[Provided records Boundary: Start]

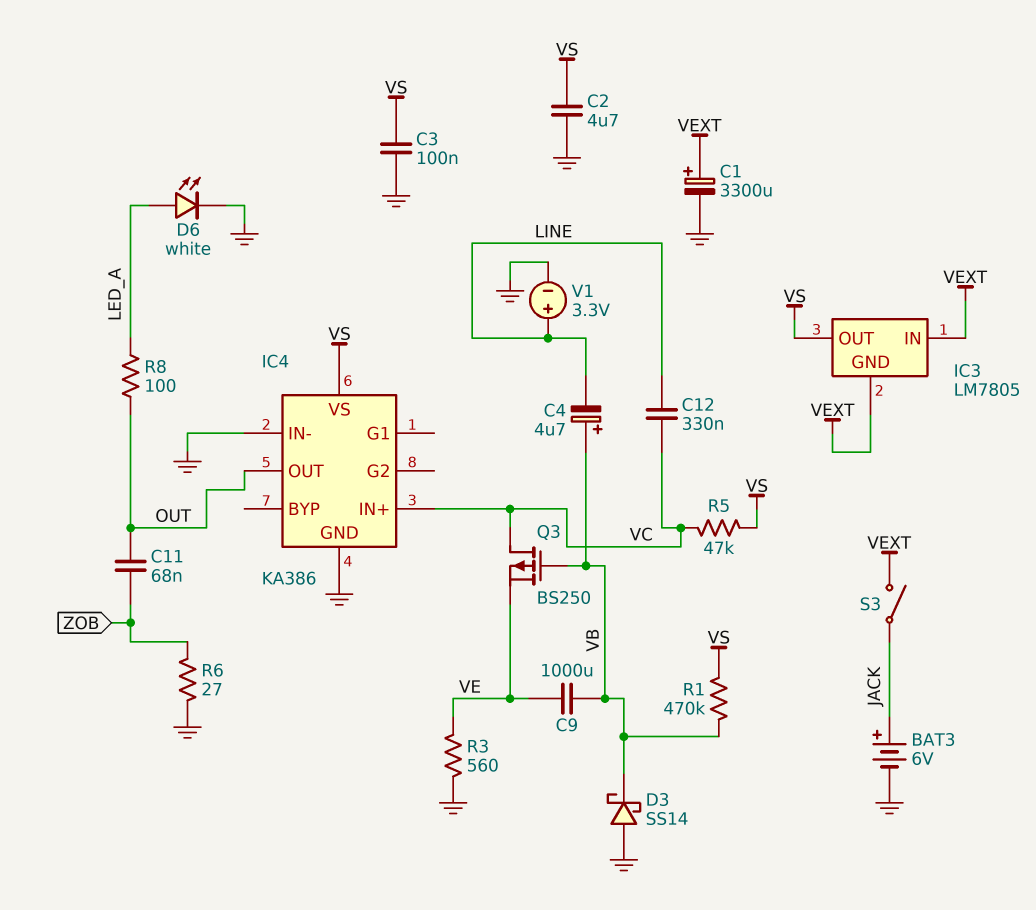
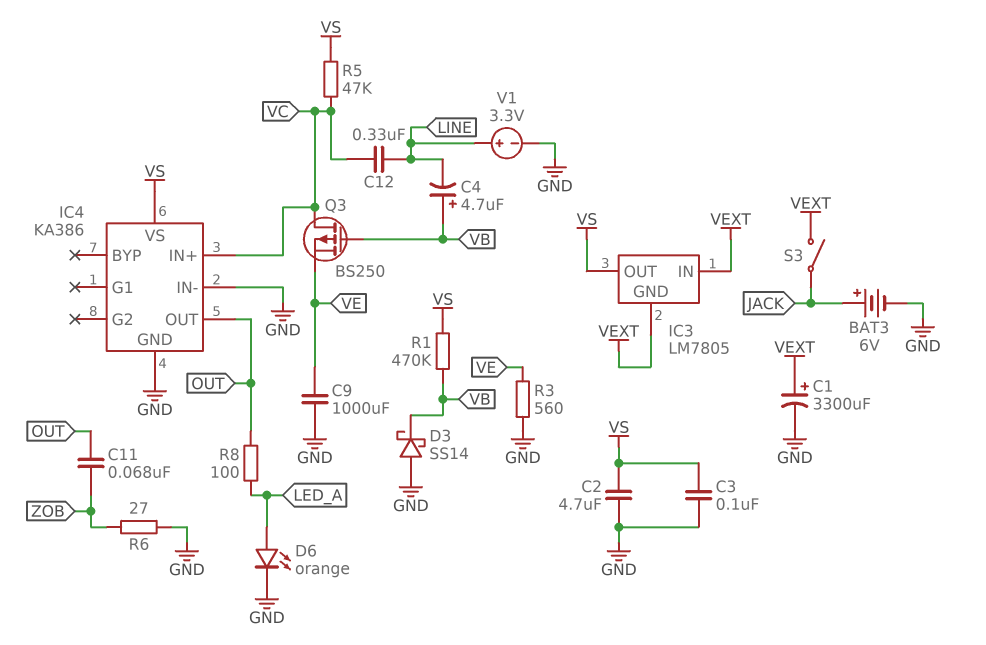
C9: 1000uF (VB, VE) -> 1000uF (GND, VE)
D6: LED white (A LED_A, K GND) -> LED orange (A LED_A, K GND)

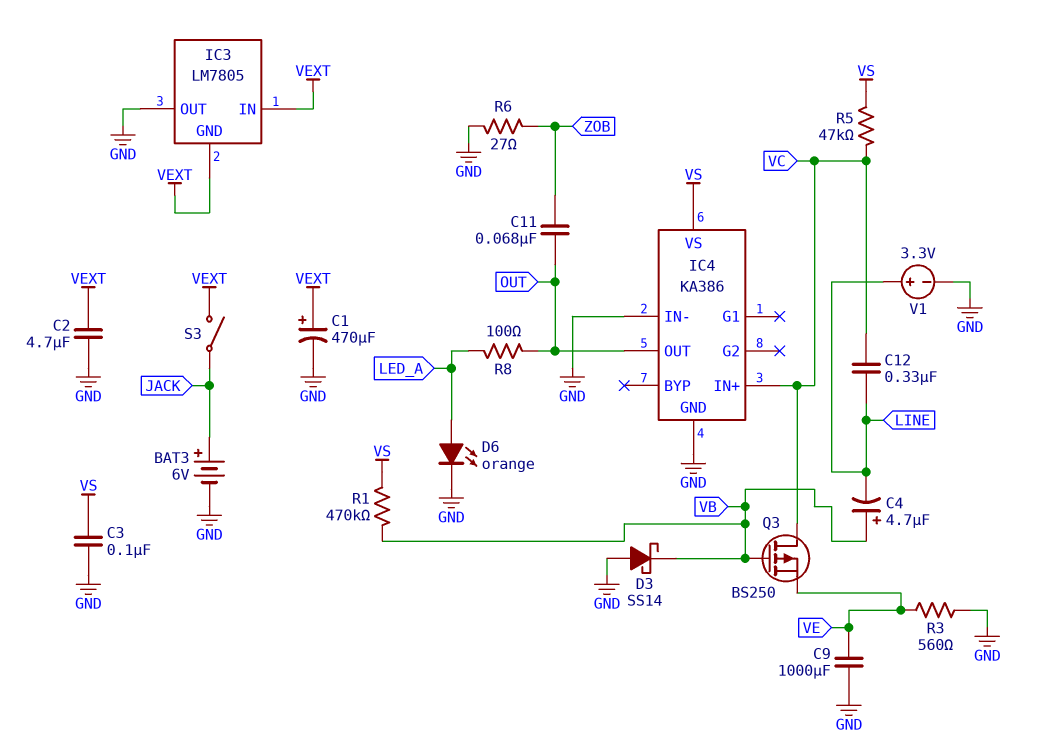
C1: 3300uF (plus VEXT, minus GND) -> 470uF (plus VEXT, minus GND)
C2: 4.7uF (GND, VS) -> 4.7uF (GND, VEXT)
IC3 pin OUT: VS -> GND

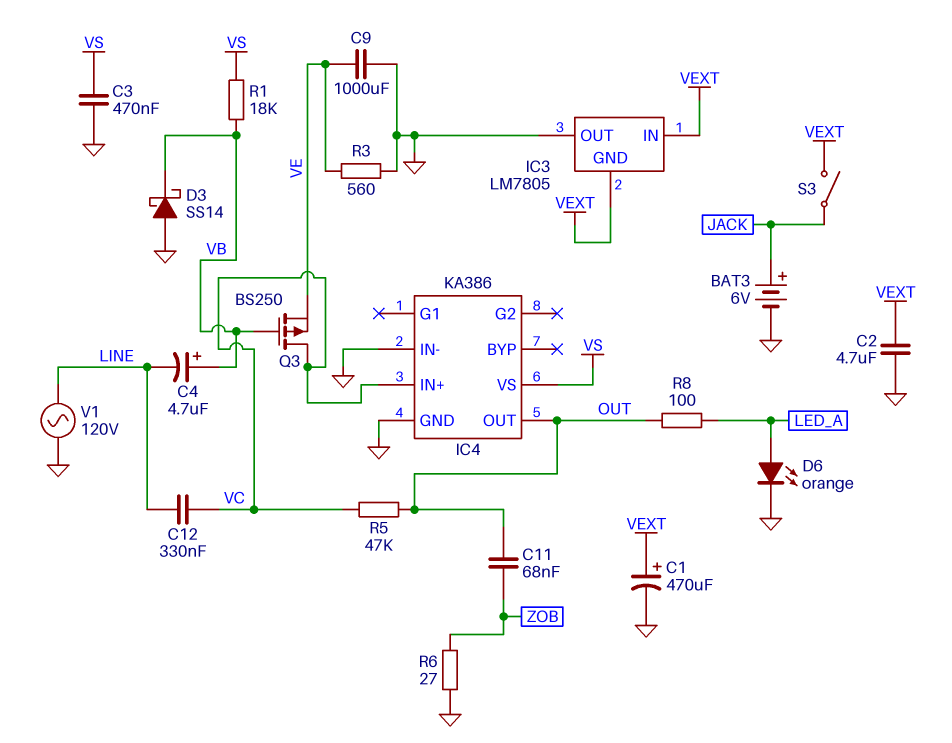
C3: 100nF (GND, VS) -> 470nF (GND, VS)
R1: 470k (VB, VS) -> 18k (VB, VS)
R5: 47k (VC, VS) -> 47k (OUT, VC)
V1: 3.3V (plus LINE, minus GND) -> AC 120V (GND, LINE)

[Provided records Boundary: End]

◆ Prompt: Locate the word "VEXT" in the records above, and return each line that has it.

◆ Task result:
C1: 3300uF (plus VEXT, minus GND) -> 470uF (plus VEXT, minus GND)
C2: 4.7uF (GND, VS) -> 4.7uF (GND, VEXT)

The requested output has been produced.